* _Work item_
From first line to last, copy the listing exactly and omit its pictures.

Start of Data for analysis

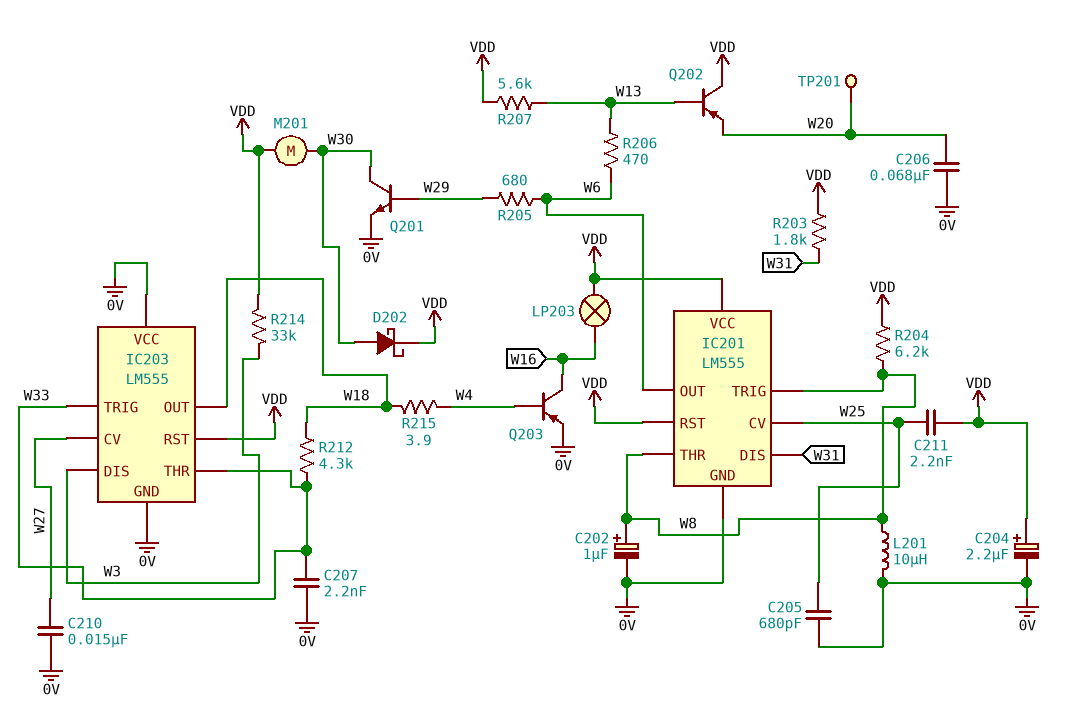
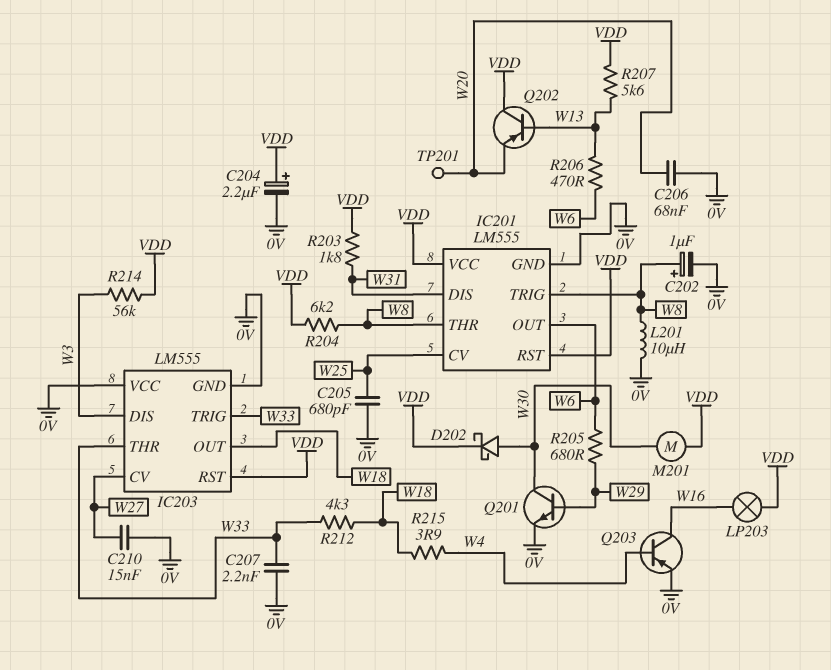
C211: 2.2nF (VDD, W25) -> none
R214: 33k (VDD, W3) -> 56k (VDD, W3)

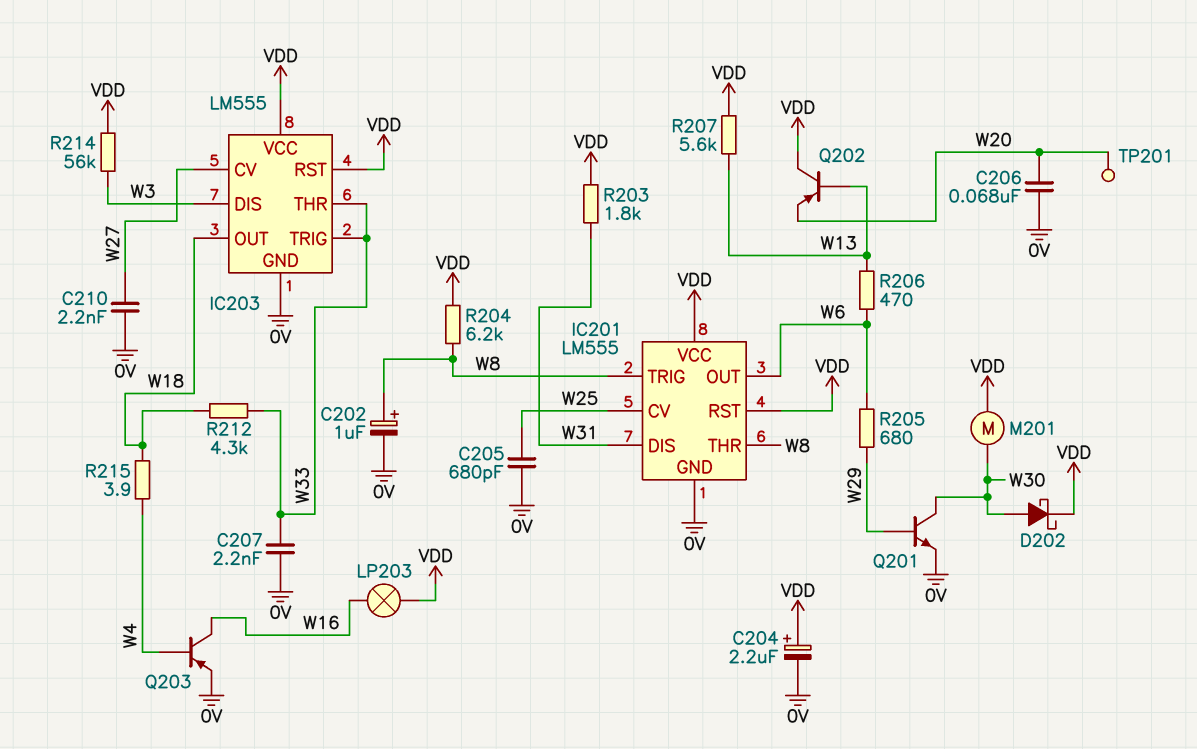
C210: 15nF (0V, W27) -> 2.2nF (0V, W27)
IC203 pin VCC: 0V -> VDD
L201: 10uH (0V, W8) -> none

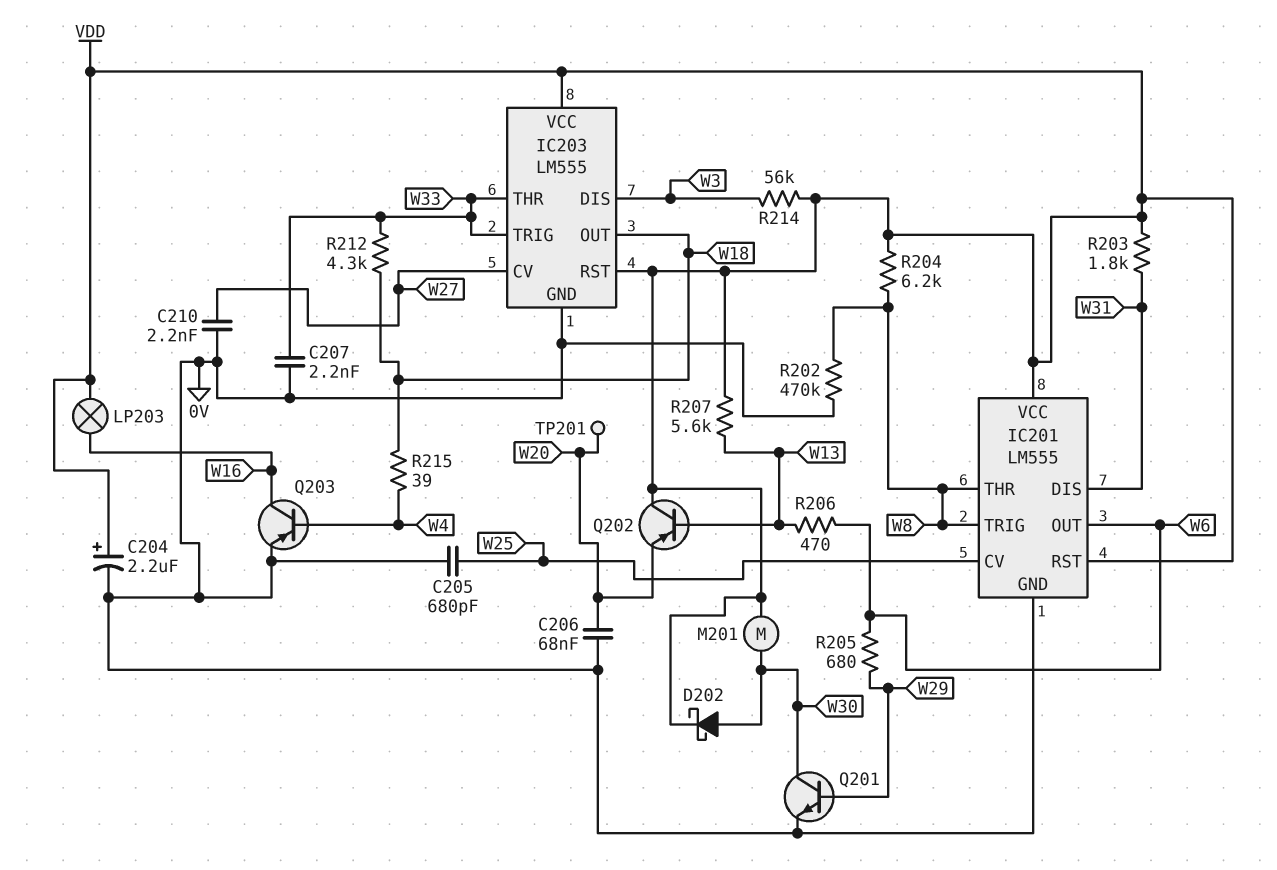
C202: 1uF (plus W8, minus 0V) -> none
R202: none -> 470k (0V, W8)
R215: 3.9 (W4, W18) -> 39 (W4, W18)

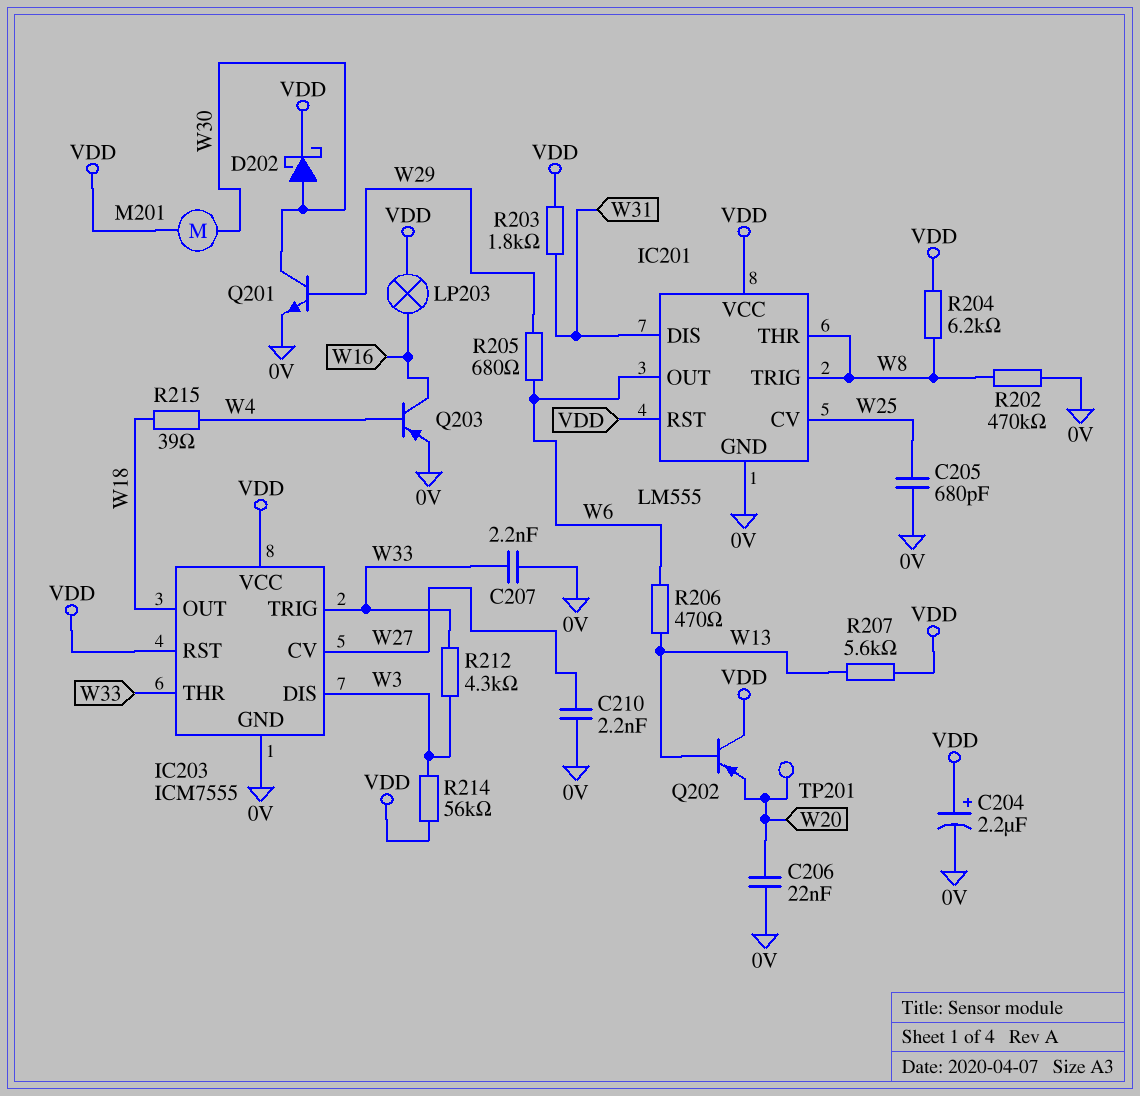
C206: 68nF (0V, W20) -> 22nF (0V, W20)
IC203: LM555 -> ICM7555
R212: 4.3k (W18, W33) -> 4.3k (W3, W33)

End of Data for analysis

* _Result of the exercise_
C211: 2.2nF (VDD, W25) -> none
R214: 33k (VDD, W3) -> 56k (VDD, W3)

C210: 15nF (0V, W27) -> 2.2nF (0V, W27)
IC203 pin VCC: 0V -> VDD
L201: 10uH (0V, W8) -> none

C202: 1uF (plus W8, minus 0V) -> none
R202: none -> 470k (0V, W8)
R215: 3.9 (W4, W18) -> 39 (W4, W18)

C206: 68nF (0V, W20) -> 22nF (0V, W20)
IC203: LM555 -> ICM7555
R212: 4.3k (W18, W33) -> 4.3k (W3, W33)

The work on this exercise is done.